▶ **Assignment**
The lines to transcribe begin with the one containing "BT2 pin RXD: 13 -> RX" and end with the last line below; reproduce them exactly, without the pictures.

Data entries
※ ※ ※
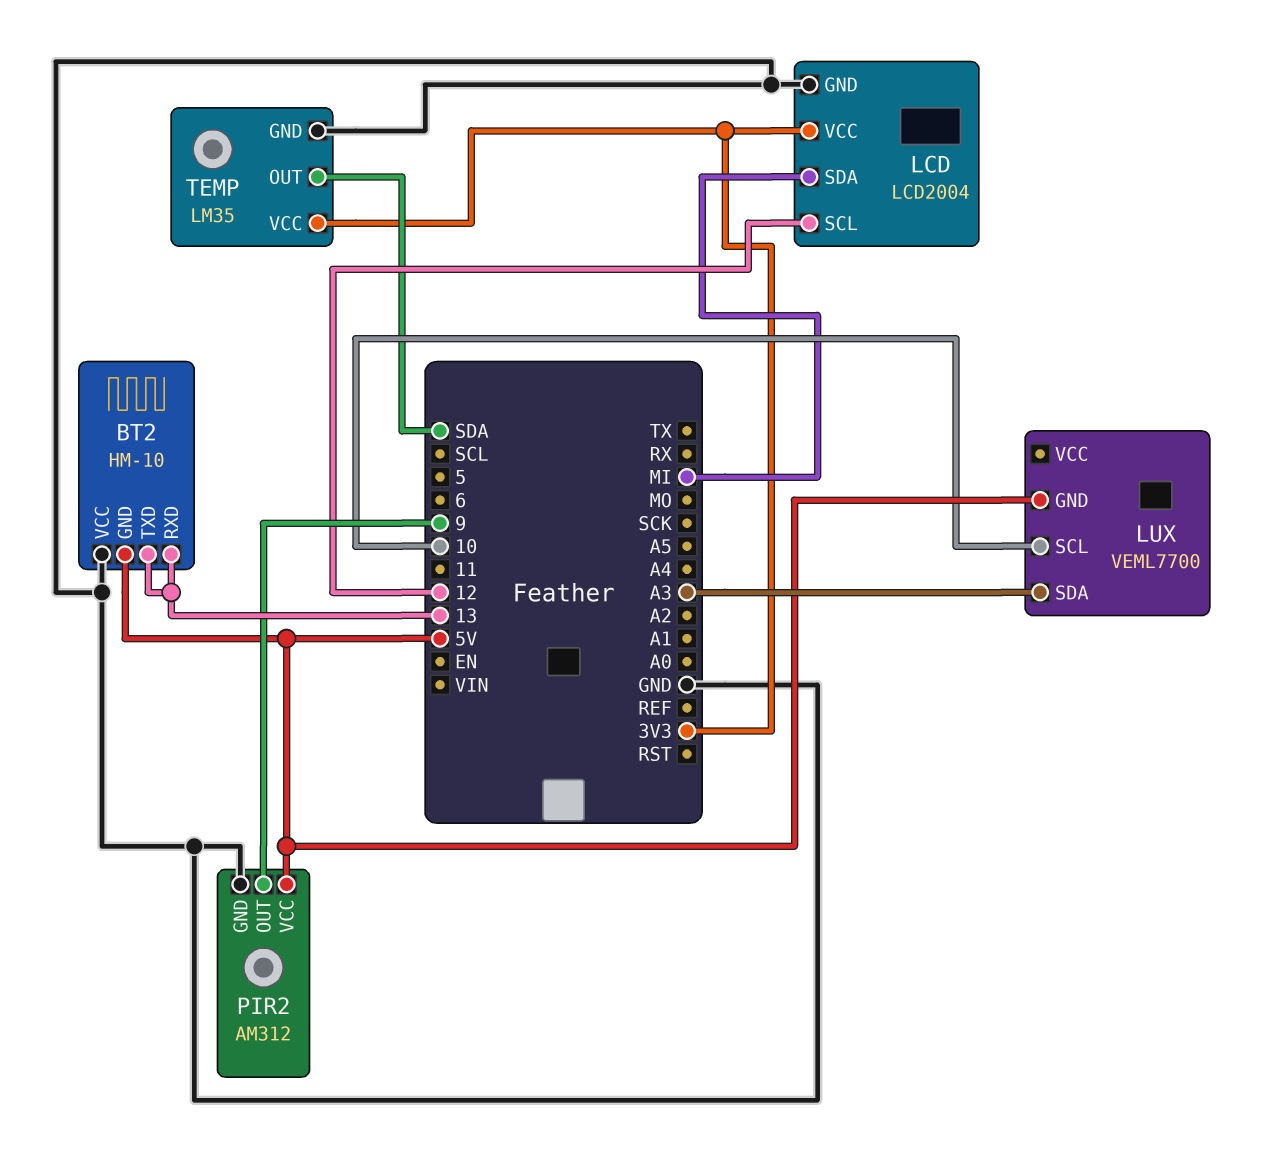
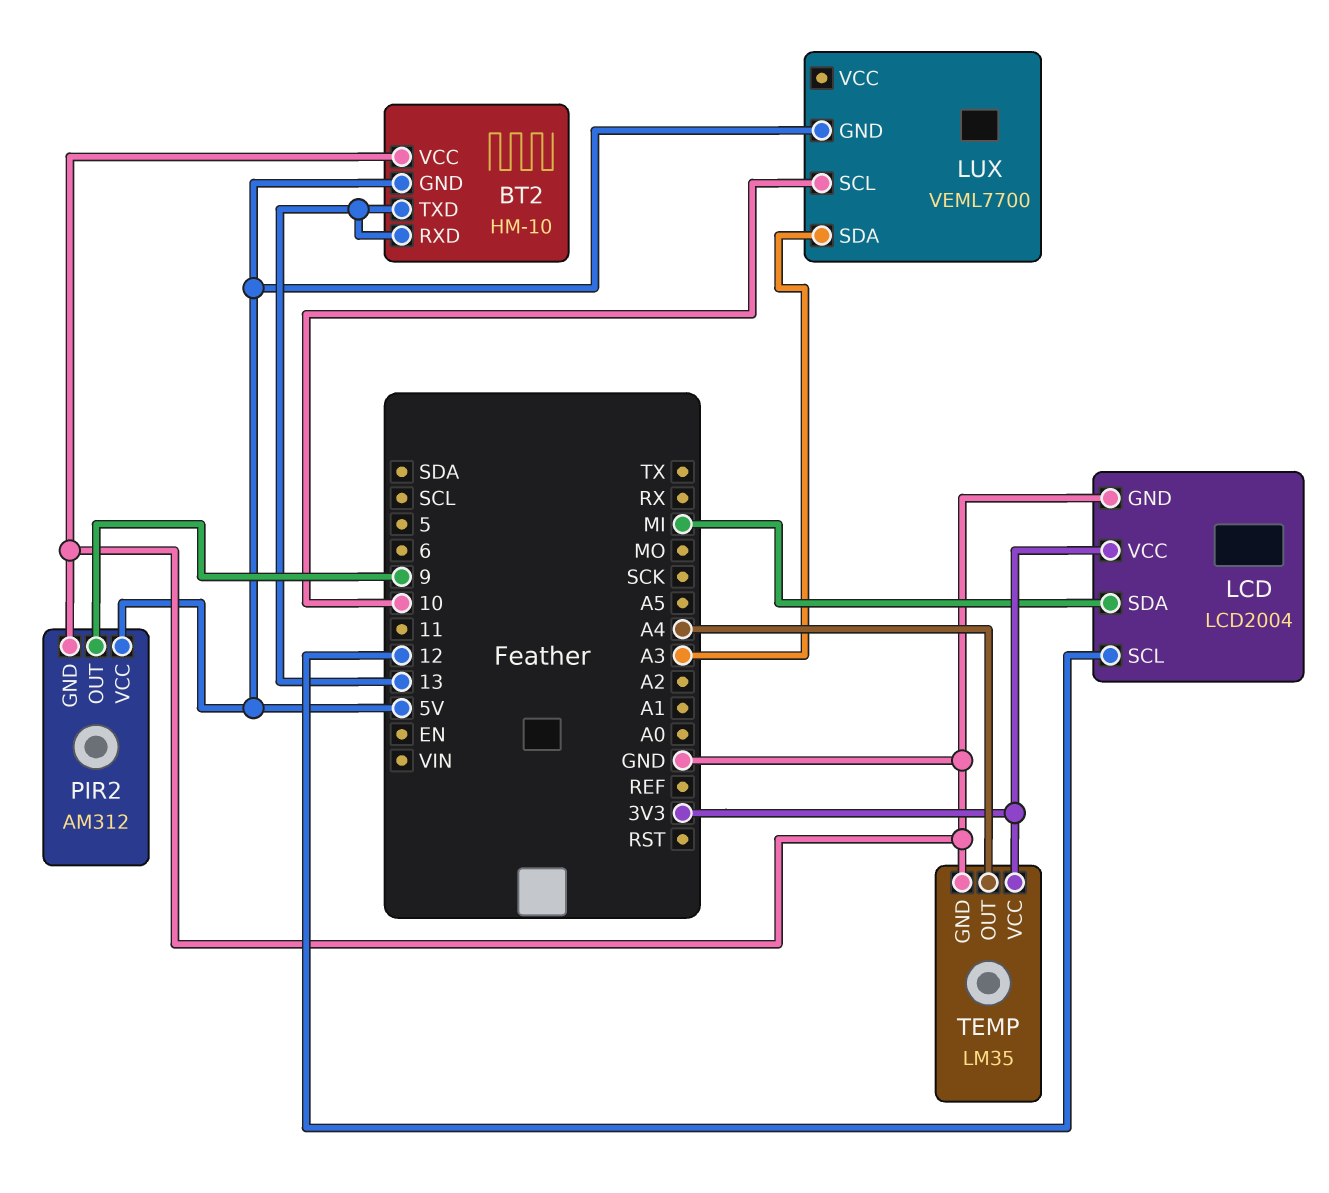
TEMP pin OUT: SDA -> A4

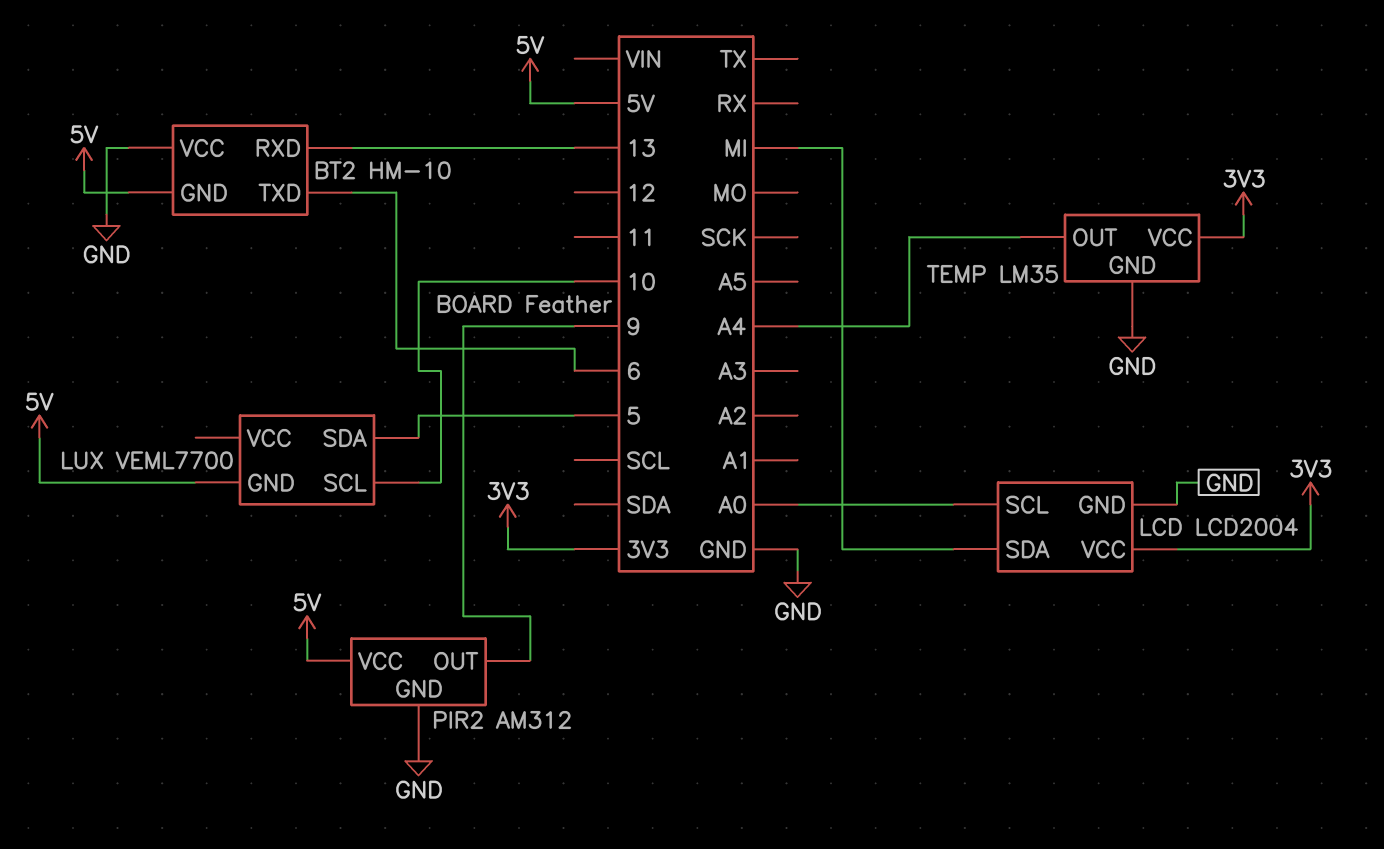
BT2 pin TXD: 13 -> 6
LCD pin SCL: 12 -> A0
LUX pin SDA: A3 -> 5

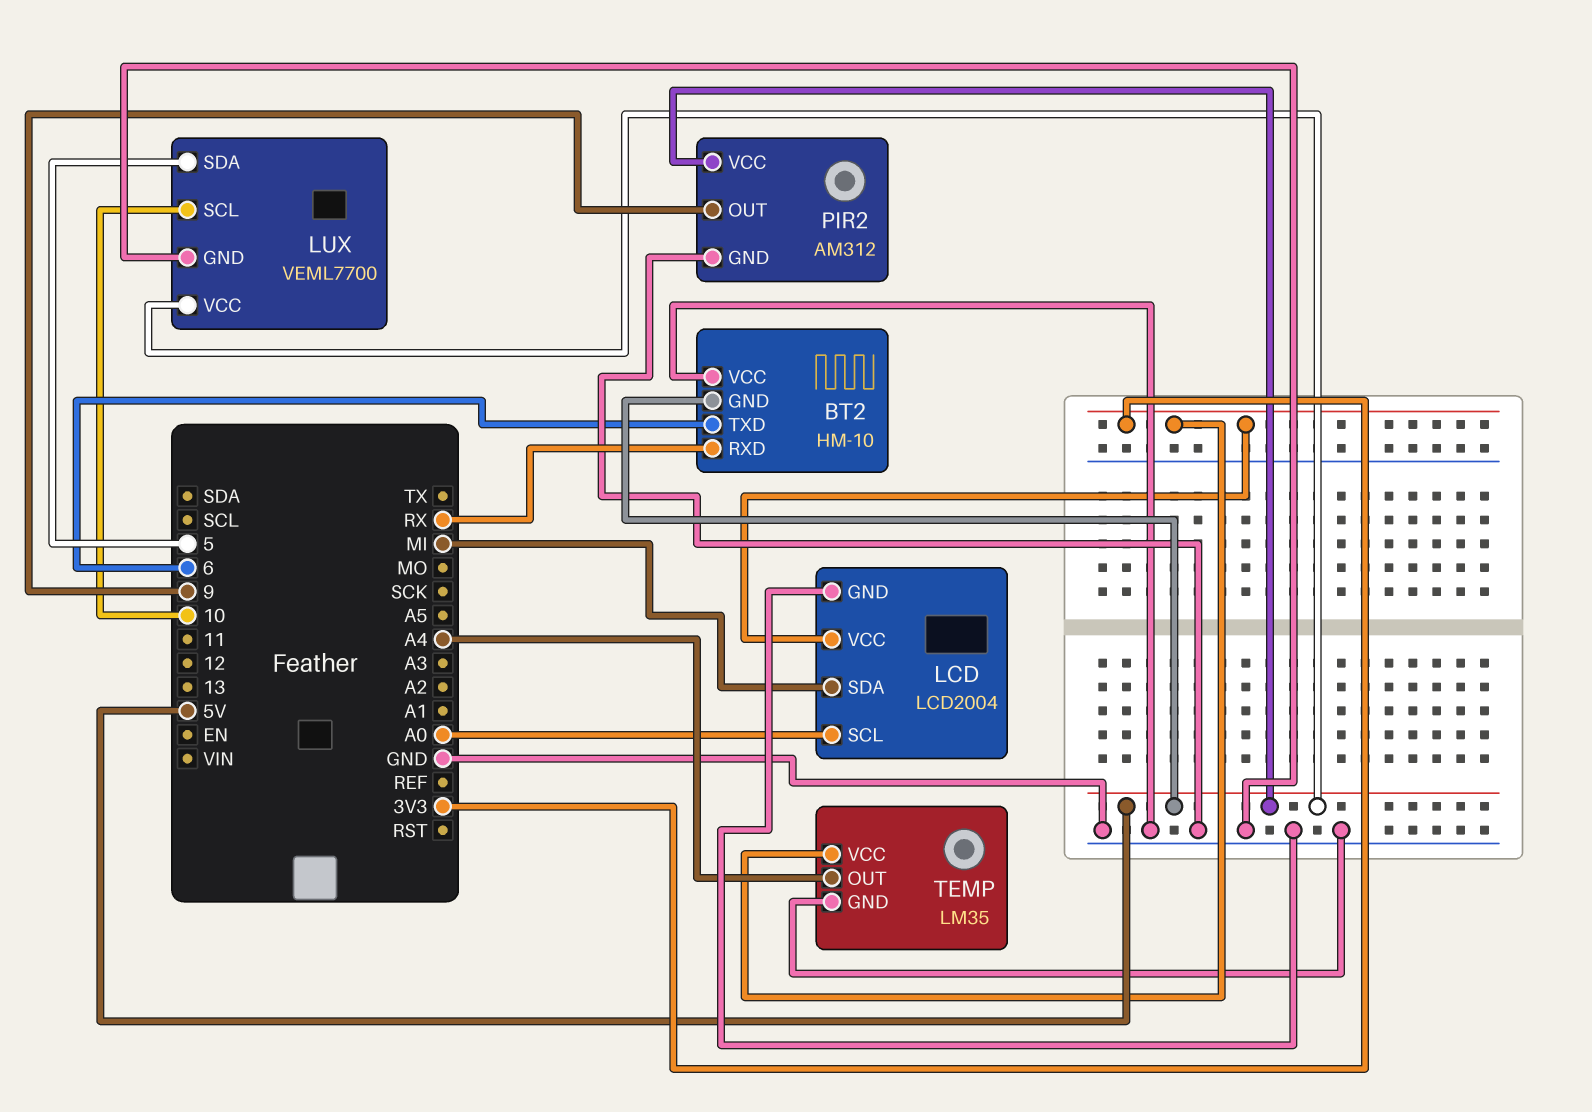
BT2 pin RXD: 13 -> RX
LUX pin GND: 5V -> GND
LUX pin VCC: none -> 5V

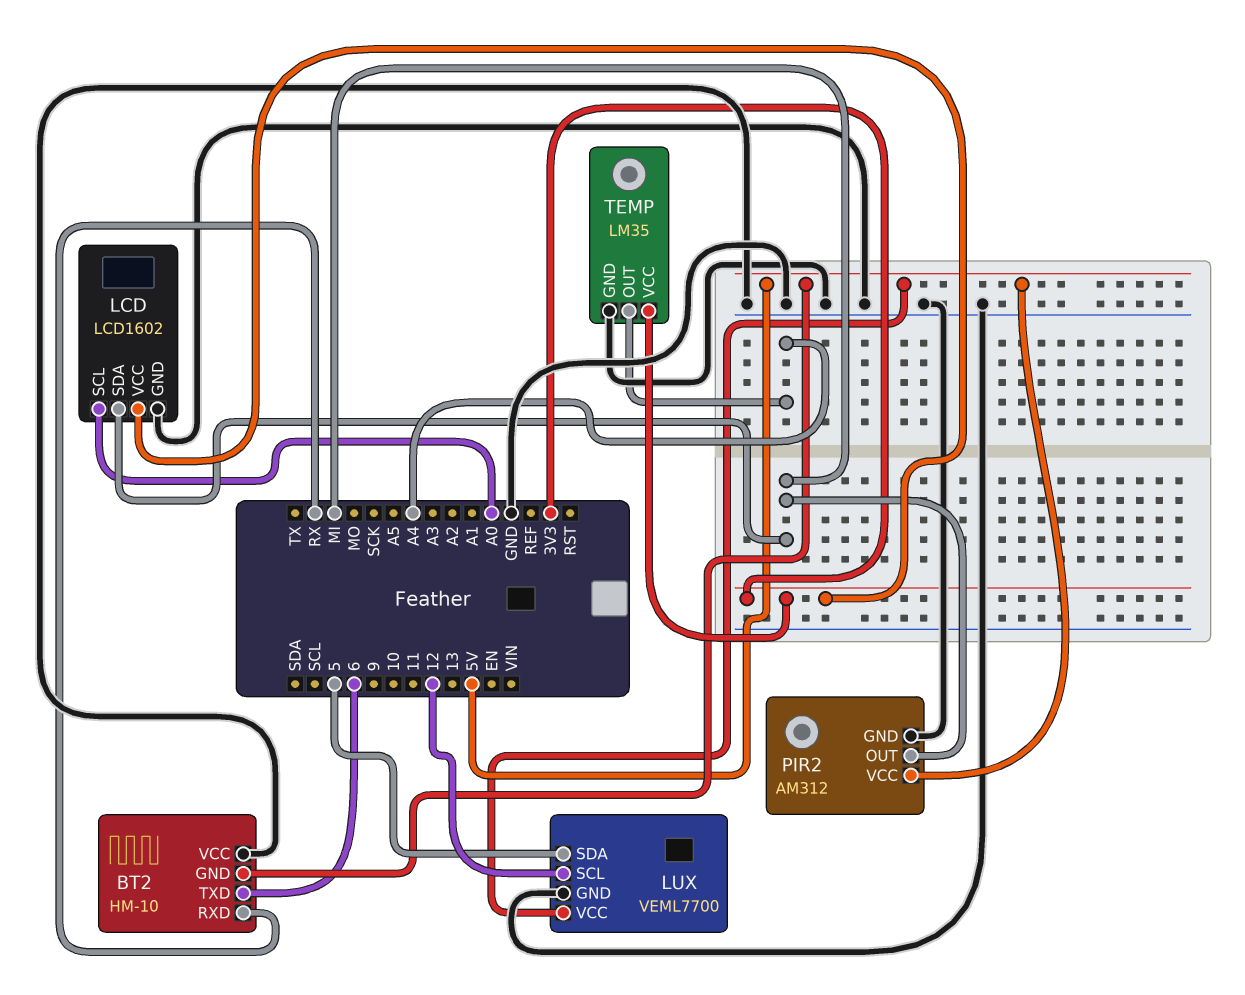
LCD: LCD2004 -> LCD1602
LUX pin SCL: 10 -> 12
PIR2 pin OUT: 9 -> MI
※ ※ ※
▶ **Worked solution**
BT2 pin RXD: 13 -> RX
LUX pin GND: 5V -> GND
LUX pin VCC: none -> 5V

LCD: LCD2004 -> LCD1602
LUX pin SCL: 10 -> 12
PIR2 pin OUT: 9 -> MI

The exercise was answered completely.